No line before the one containing "green apple: 4 -> 2" should appear; that line and all lines after it, through the end of the data, are to be set down exactly.

START Records provided

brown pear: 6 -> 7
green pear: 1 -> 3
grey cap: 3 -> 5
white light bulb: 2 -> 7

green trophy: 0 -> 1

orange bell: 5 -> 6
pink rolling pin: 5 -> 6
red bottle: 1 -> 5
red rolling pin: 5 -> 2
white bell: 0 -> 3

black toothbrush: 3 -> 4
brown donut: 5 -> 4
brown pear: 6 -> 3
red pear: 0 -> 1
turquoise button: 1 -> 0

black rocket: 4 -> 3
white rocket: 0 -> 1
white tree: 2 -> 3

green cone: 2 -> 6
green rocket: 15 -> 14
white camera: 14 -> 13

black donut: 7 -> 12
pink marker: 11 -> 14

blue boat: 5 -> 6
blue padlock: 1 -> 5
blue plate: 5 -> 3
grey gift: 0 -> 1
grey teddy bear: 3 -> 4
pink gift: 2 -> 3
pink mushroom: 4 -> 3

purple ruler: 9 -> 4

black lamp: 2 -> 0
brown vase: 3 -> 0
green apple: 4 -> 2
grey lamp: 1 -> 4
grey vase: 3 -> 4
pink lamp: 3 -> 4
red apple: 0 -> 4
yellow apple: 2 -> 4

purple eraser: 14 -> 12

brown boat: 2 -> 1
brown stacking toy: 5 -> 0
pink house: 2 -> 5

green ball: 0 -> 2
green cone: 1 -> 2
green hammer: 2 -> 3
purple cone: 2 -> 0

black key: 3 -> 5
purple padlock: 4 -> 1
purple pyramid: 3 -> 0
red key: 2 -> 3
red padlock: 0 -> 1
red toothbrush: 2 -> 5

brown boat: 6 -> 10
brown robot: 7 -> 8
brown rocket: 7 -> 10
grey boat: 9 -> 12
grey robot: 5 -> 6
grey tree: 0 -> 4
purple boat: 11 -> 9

END Records provided

### Exercise solution
green apple: 4 -> 2
grey lamp: 1 -> 4
grey vase: 3 -> 4
pink lamp: 3 -> 4
red apple: 0 -> 4
yellow apple: 2 -> 4

purple eraser: 14 -> 12

brown boat: 2 -> 1
brown stacking toy: 5 -> 0
pink house: 2 -> 5

green ball: 0 -> 2
green cone: 1 -> 2
green hammer: 2 -> 3
purple cone: 2 -> 0

black key: 3 -> 5
purple padlock: 4 -> 1
purple pyramid: 3 -> 0
red key: 2 -> 3
red padlock: 0 -> 1
red toothbrush: 2 -> 5

brown boat: 6 -> 10
brown robot: 7 -> 8
brown rocket: 7 -> 10
grey boat: 9 -> 12
grey robot: 5 -> 6
grey tree: 0 -> 4
purple boat: 11 -> 9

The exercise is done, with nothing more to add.